• INSTRUCTIONS TO FOLLOW
Return every record exactly as it appears. Leave nothing out.

• Records excerpted from a collection
···

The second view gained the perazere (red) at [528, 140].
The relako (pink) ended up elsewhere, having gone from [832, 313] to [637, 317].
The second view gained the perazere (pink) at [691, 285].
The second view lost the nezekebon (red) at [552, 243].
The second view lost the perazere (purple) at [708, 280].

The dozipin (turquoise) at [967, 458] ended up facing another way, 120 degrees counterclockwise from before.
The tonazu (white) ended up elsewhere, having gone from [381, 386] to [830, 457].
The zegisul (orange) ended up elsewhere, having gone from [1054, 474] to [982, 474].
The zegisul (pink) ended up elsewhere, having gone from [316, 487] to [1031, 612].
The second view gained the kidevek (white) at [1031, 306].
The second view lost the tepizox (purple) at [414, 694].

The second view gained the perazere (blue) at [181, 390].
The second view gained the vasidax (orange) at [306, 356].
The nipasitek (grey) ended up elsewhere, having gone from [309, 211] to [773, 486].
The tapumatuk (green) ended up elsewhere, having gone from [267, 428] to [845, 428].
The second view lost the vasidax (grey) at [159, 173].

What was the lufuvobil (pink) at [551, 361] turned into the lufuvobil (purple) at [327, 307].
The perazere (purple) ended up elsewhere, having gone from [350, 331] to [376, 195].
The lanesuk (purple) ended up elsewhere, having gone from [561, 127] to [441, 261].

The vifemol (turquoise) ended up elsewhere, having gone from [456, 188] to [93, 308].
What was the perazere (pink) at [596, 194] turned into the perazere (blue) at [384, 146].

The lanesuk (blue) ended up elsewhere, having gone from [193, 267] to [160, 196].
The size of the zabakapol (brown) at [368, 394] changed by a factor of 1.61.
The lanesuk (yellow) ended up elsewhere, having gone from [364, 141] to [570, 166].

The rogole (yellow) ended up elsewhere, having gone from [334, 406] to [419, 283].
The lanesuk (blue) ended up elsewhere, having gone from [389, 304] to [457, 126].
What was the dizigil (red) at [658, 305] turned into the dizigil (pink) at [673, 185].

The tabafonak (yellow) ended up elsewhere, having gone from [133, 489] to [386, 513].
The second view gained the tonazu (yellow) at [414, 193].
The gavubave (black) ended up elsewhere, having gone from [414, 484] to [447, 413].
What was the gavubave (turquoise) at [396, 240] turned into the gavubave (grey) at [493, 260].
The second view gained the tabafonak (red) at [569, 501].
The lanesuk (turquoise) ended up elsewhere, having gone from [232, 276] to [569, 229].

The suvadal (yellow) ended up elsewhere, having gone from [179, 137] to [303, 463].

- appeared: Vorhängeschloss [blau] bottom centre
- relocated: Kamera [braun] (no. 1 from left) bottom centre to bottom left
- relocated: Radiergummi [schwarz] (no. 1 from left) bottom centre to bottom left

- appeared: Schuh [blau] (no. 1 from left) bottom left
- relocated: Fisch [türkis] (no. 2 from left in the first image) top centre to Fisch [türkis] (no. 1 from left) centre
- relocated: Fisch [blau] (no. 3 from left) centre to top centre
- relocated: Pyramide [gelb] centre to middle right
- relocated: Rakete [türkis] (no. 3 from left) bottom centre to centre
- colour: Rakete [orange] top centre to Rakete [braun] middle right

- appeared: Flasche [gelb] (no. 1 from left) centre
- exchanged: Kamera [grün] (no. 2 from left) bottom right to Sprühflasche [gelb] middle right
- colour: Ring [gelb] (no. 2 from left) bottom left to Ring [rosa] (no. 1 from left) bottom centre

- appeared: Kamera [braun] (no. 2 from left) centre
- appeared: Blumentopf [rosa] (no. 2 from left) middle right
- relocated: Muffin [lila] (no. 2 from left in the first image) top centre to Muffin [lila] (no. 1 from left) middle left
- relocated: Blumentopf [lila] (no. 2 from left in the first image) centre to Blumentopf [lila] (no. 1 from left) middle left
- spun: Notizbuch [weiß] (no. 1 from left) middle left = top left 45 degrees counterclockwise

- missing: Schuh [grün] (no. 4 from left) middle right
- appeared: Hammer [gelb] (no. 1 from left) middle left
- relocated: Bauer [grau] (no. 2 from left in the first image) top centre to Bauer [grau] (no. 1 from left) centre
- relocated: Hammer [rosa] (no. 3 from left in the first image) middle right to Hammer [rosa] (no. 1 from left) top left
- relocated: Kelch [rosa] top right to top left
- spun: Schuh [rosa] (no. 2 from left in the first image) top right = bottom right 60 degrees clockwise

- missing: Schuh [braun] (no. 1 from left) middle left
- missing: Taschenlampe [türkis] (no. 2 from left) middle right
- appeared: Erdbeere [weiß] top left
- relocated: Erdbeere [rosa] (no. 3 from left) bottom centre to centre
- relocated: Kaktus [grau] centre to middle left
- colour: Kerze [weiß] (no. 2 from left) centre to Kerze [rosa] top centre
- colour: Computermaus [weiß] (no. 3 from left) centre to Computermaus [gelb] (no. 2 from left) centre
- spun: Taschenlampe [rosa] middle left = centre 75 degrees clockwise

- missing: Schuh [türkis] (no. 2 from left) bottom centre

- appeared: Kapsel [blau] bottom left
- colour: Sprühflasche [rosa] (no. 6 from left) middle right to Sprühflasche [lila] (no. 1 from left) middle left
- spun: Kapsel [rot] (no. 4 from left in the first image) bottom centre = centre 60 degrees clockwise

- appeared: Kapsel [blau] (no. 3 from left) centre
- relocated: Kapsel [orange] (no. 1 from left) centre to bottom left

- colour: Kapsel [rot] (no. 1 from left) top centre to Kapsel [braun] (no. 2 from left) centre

···

• ANSWER SECTION
The second view gained the perazere (red) at [528, 140].
The relako (pink) ended up elsewhere, having gone from [832, 313] to [637, 317].
The second view gained the perazere (pink) at [691, 285].
The second view lost the nezekebon (red) at [552, 243].
The second view lost the perazere (purple) at [708, 280].

The dozipin (turquoise) at [967, 458] ended up facing another way, 120 degrees counterclockwise from before.
The tonazu (white) ended up elsewhere, having gone from [381, 386] to [830, 457].
The zegisul (orange) ended up elsewhere, having gone from [1054, 474] to [982, 474].
The zegisul (pink) ended up elsewhere, having gone from [316, 487] to [1031, 612].
The second view gained the kidevek (white) at [1031, 306].
The second view lost the tepizox (purple) at [414, 694].

The second view gained the perazere (blue) at [181, 390].
The second view gained the vasidax (orange) at [306, 356].
The nipasitek (grey) ended up elsewhere, having gone from [309, 211] to [773, 486].
The tapumatuk (green) ended up elsewhere, having gone from [267, 428] to [845, 428].
The second view lost the vasidax (grey) at [159, 173].

What was the lufuvobil (pink) at [551, 361] turned into the lufuvobil (purple) at [327, 307].
The perazere (purple) ended up elsewhere, having gone from [350, 331] to [376, 195].
The lanesuk (purple) ended up elsewhere, having gone from [561, 127] to [441, 261].

The vifemol (turquoise) ended up elsewhere, having gone from [456, 188] to [93, 308].
What was the perazere (pink) at [596, 194] turned into the perazere (blue) at [384, 146].

The lanesuk (blue) ended up elsewhere, having gone from [193, 267] to [160, 196].
The size of the zabakapol (brown) at [368, 394] changed by a factor of 1.61.
The lanesuk (yellow) ended up elsewhere, having gone from [364, 141] to [570, 166].

The rogole (yellow) ended up elsewhere, having gone from [334, 406] to [419, 283].
The lanesuk (blue) ended up elsewhere, having gone from [389, 304] to [457, 126].
What was the dizigil (red) at [658, 305] turned into the dizigil (pink) at [673, 185].

The tabafonak (yellow) ended up elsewhere, having gone from [133, 489] to [386, 513].
The second view gained the tonazu (yellow) at [414, 193].
The gavubave (black) ended up elsewhere, having gone from [414, 484] to [447, 413].
What was the gavubave (turquoise) at [396, 240] turned into the gavubave (grey) at [493, 260].
The second view gained the tabafonak (red) at [569, 501].
The lanesuk (turquoise) ended up elsewhere, having gone from [232, 276] to [569, 229].

The suvadal (yellow) ended up elsewhere, having gone from [179, 137] to [303, 463].

- appeared: Vorhängeschloss [blau] bottom centre
- relocated: Kamera [braun] (no. 1 from left) bottom centre to bottom left
- relocated: Radiergummi [schwarz] (no. 1 from left) bottom centre to bottom left

- appeared: Schuh [blau] (no. 1 from left) bottom left
- relocated: Fisch [türkis] (no. 2 from left in the first image) top centre to Fisch [türkis] (no. 1 from left) centre
- relocated: Fisch [blau] (no. 3 from left) centre to top centre
- relocated: Pyramide [gelb] centre to middle right
- relocated: Rakete [türkis] (no. 3 from left) bottom centre to centre
- colour: Rakete [orange] top centre to Rakete [braun] middle right

- appeared: Flasche [gelb] (no. 1 from left) centre
- exchanged: Kamera [grün] (no. 2 from left) bottom right to Sprühflasche [gelb] middle right
- colour: Ring [gelb] (no. 2 from left) bottom left to Ring [rosa] (no. 1 from left) bottom centre

- appeared: Kamera [braun] (no. 2 from left) centre
- appeared: Blumentopf [rosa] (no. 2 from left) middle right
- relocated: Muffin [lila] (no. 2 from left in the first image) top centre to Muffin [lila] (no. 1 from left) middle left
- relocated: Blumentopf [lila] (no. 2 from left in the first image) centre to Blumentopf [lila] (no. 1 from left) middle left
- spun: Notizbuch [weiß] (no. 1 from left) middle left = top left 45 degrees counterclockwise

- missing: Schuh [grün] (no. 4 from left) middle right
- appeared: Hammer [gelb] (no. 1 from left) middle left
- relocated: Bauer [grau] (no. 2 from left in the first image) top centre to Bauer [grau] (no. 1 from left) centre
- relocated: Hammer [rosa] (no. 3 from left in the first image) middle right to Hammer [rosa] (no. 1 from left) top left
- relocated: Kelch [rosa] top right to top left
- spun: Schuh [rosa] (no. 2 from left in the first image) top right = bottom right 60 degrees clockwise

- missing: Schuh [braun] (no. 1 from left) middle left
- missing: Taschenlampe [türkis] (no. 2 from left) middle right
- appeared: Erdbeere [weiß] top left
- relocated: Erdbeere [rosa] (no. 3 from left) bottom centre to centre
- relocated: Kaktus [grau] centre to middle left
- colour: Kerze [weiß] (no. 2 from left) centre to Kerze [rosa] top centre
- colour: Computermaus [weiß] (no. 3 from left) centre to Computermaus [gelb] (no. 2 from left) centre
- spun: Taschenlampe [rosa] middle left = centre 75 degrees clockwise

- missing: Schuh [türkis] (no. 2 from left) bottom centre

- appeared: Kapsel [blau] bottom left
- colour: Sprühflasche [rosa] (no. 6 from left) middle right to Sprühflasche [lila] (no. 1 from left) middle left
- spun: Kapsel [rot] (no. 4 from left in the first image) bottom centre = centre 60 degrees clockwise

- appeared: Kapsel [blau] (no. 3 from left) centre
- relocated: Kapsel [orange] (no. 1 from left) centre to bottom left

- colour: Kapsel [rot] (no. 1 from left) top centre to Kapsel [braun] (no. 2 from left) centre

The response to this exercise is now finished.